> [EXERCISE DIRECTIONS]: What you return must match the records below character for character, except that no picture appears.

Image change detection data
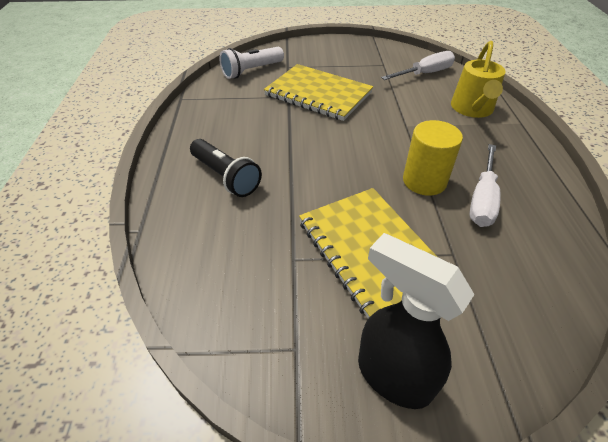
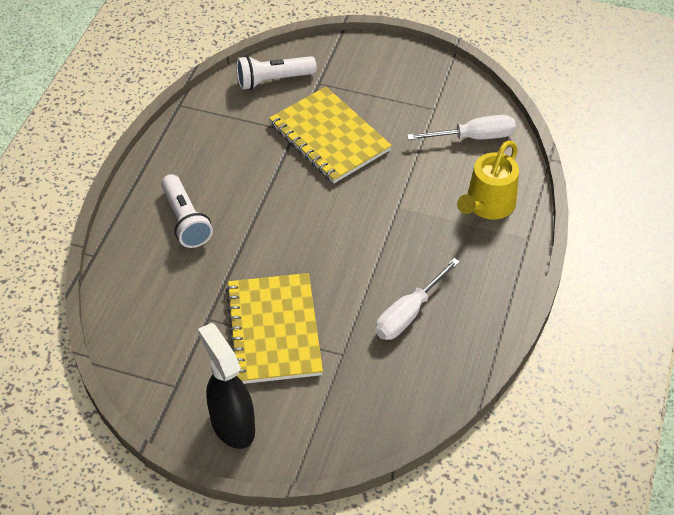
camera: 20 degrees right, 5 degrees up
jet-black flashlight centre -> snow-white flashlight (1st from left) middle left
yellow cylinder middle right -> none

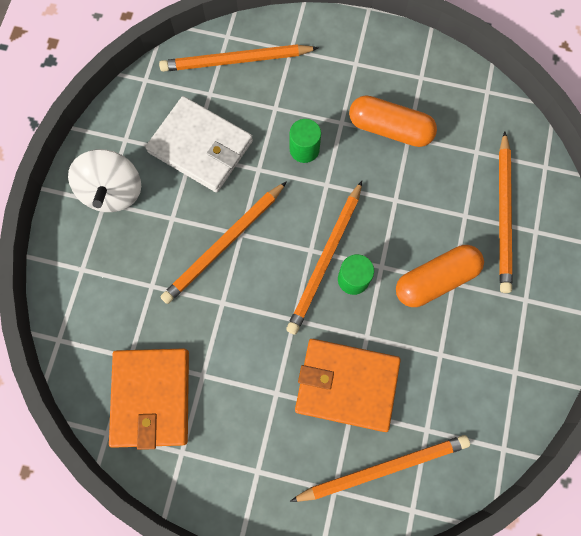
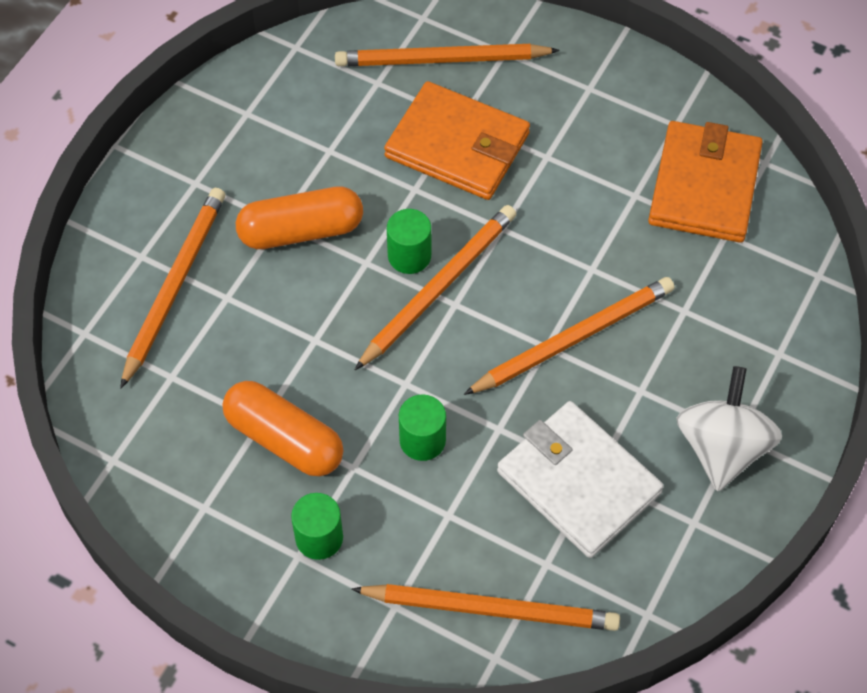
camera: 165 degrees left, 15 degrees down
none -> emerald cylinder (1st from left) bottom centre

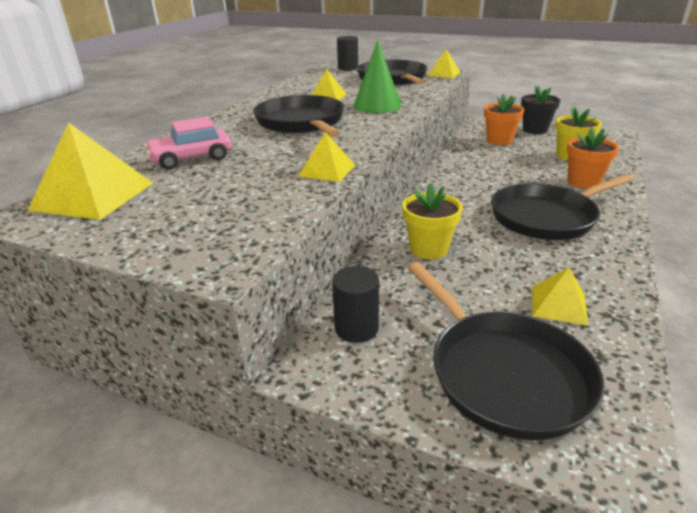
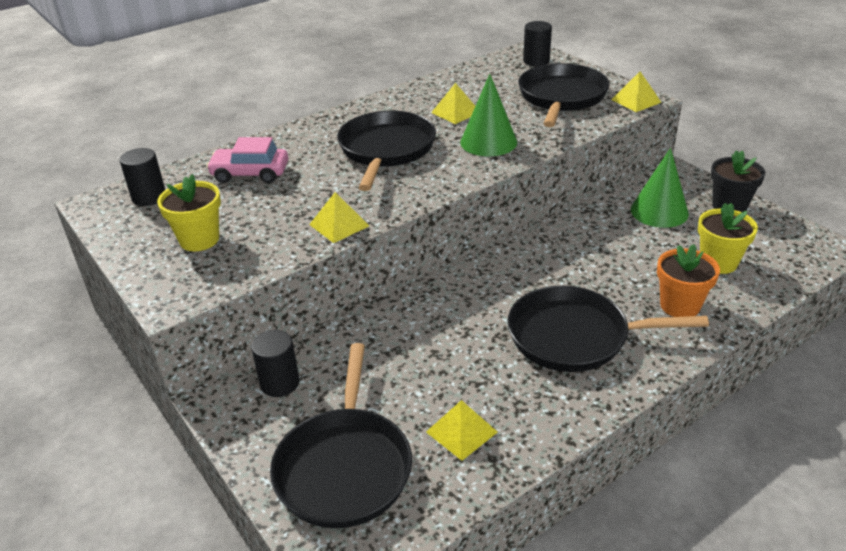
camera: 30 degrees right, 5 degrees up
yellow pyramid (1st from left) middle left -> jet-black cylinder (1st from left) top left
yellow plant pot (1st from left) centre -> yellow plant pot (1st from left) middle left, moved
bright orange plant pot (1st from left) top right -> emerald cone shape (2nd from left) middle right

> [SOLVED EXERCISE]:
camera: 20 degrees right, 5 degrees up
jet-black flashlight centre -> snow-white flashlight (1st from left) middle left
yellow cylinder middle right -> none

camera: 165 degrees left, 15 degrees down
none -> emerald cylinder (1st from left) bottom centre

camera: 30 degrees right, 5 degrees up
yellow pyramid (1st from left) middle left -> jet-black cylinder (1st from left) top left
yellow plant pot (1st from left) centre -> yellow plant pot (1st from left) middle left, moved
bright orange plant pot (1st from left) top right -> emerald cone shape (2nd from left) middle right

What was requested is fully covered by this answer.